SUPPLIED MATERIAL →
-------

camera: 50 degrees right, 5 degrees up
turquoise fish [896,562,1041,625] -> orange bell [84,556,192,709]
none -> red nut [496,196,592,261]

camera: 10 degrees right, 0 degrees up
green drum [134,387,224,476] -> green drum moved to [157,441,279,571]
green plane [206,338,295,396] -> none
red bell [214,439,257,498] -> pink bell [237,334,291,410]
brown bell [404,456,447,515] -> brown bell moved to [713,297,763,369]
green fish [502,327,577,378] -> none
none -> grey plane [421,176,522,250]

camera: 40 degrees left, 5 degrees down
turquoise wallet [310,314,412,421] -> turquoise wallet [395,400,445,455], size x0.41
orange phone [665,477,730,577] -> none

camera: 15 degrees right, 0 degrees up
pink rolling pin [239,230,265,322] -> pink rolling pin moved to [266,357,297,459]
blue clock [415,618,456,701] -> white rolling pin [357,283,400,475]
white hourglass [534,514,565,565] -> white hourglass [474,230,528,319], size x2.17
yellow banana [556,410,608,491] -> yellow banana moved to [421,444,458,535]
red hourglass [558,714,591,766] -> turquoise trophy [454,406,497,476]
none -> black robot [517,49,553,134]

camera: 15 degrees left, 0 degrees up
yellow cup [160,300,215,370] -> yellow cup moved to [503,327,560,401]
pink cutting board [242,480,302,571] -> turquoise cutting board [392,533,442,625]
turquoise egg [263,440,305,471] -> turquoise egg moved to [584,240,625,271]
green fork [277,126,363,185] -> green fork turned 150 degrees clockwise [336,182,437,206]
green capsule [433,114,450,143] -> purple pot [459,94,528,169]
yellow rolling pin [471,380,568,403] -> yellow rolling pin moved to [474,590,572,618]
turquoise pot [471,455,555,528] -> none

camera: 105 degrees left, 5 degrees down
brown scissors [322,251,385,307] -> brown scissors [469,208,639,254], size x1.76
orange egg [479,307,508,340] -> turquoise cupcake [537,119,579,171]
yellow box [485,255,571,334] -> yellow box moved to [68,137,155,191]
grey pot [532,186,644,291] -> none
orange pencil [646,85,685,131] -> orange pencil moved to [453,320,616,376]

-------

ACTIVITY → Copy out only the lines from the one containing "camera: 105 degrees left, 5 degrees down" down to the last line of the material, keeping both ends.

RESPONSE BOX →
camera: 105 degrees left, 5 degrees down
brown scissors [322,251,385,307] -> brown scissors [469,208,639,254], size x1.76
orange egg [479,307,508,340] -> turquoise cupcake [537,119,579,171]
yellow box [485,255,571,334] -> yellow box moved to [68,137,155,191]
grey pot [532,186,644,291] -> none
orange pencil [646,85,685,131] -> orange pencil moved to [453,320,616,376]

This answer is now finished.